Assigned task » Everything in the listing below has to be repeated exactly, except the pictures.

Input material »
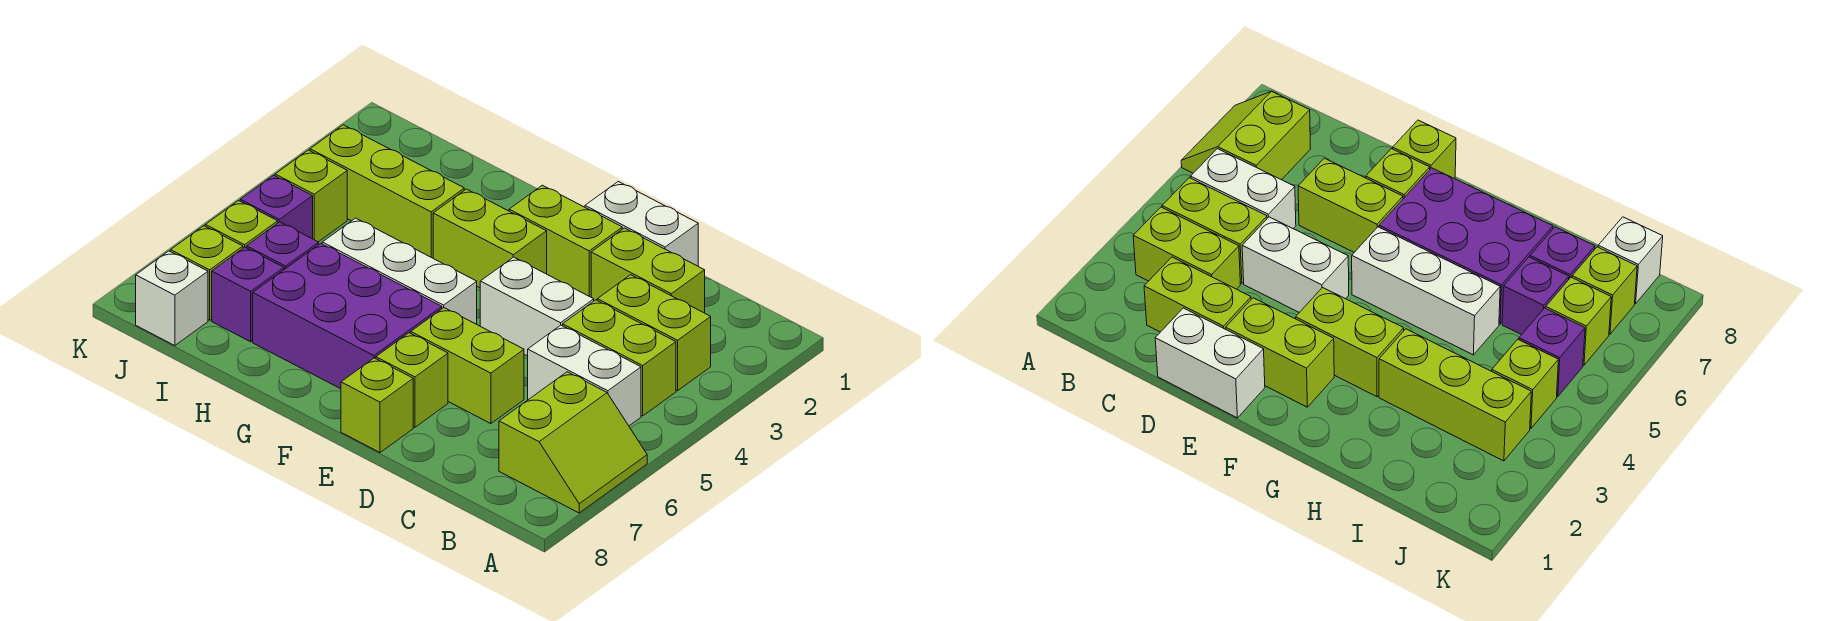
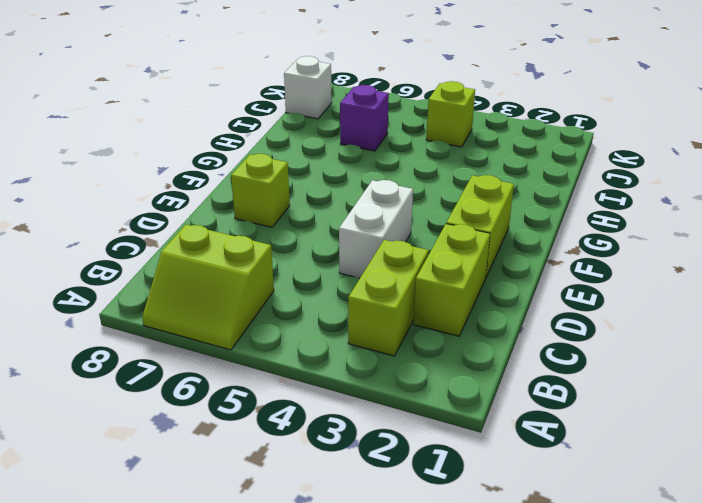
none -> lime brick B4:C4 level 1
none -> white brick B5:C5 level 1
none -> white brick D1:E1 level 1

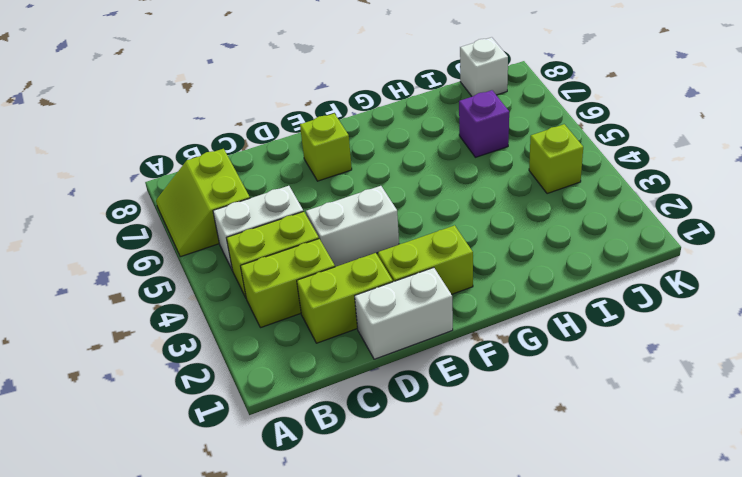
none -> lime brick D6:E6 level 1
none -> lime brick E8 level 1
none -> lime brick F3:G3 level 1

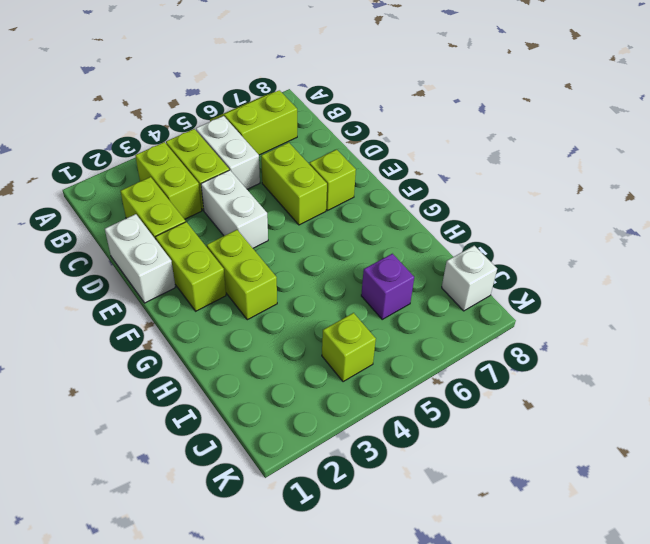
none -> lime brick E8 level 1
none -> white brick F5:H5 level 1
none -> purple brick F6:H7 level 1

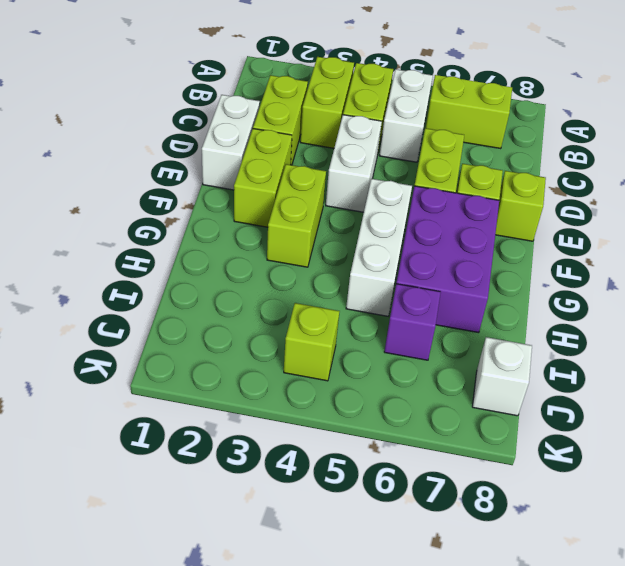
none -> lime brick H3:J3 level 1
none -> purple brick I7 level 1
none -> purple brick J5 level 1

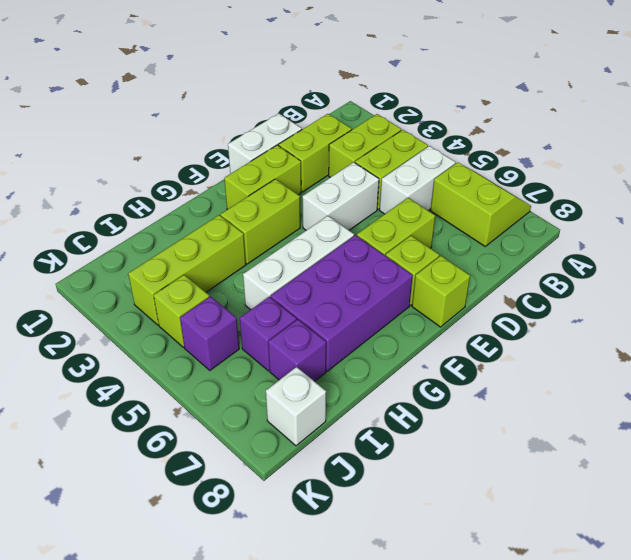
none -> lime brick J6 level 1
none -> lime brick J7 level 1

Response below »
none -> lime brick B4:C4 level 1
none -> white brick B5:C5 level 1
none -> white brick D1:E1 level 1

none -> lime brick D6:E6 level 1
none -> lime brick E8 level 1
none -> lime brick F3:G3 level 1

none -> lime brick E8 level 1
none -> white brick F5:H5 level 1
none -> purple brick F6:H7 level 1

none -> lime brick H3:J3 level 1
none -> purple brick I7 level 1
none -> purple brick J5 level 1

none -> lime brick J6 level 1
none -> lime brick J7 level 1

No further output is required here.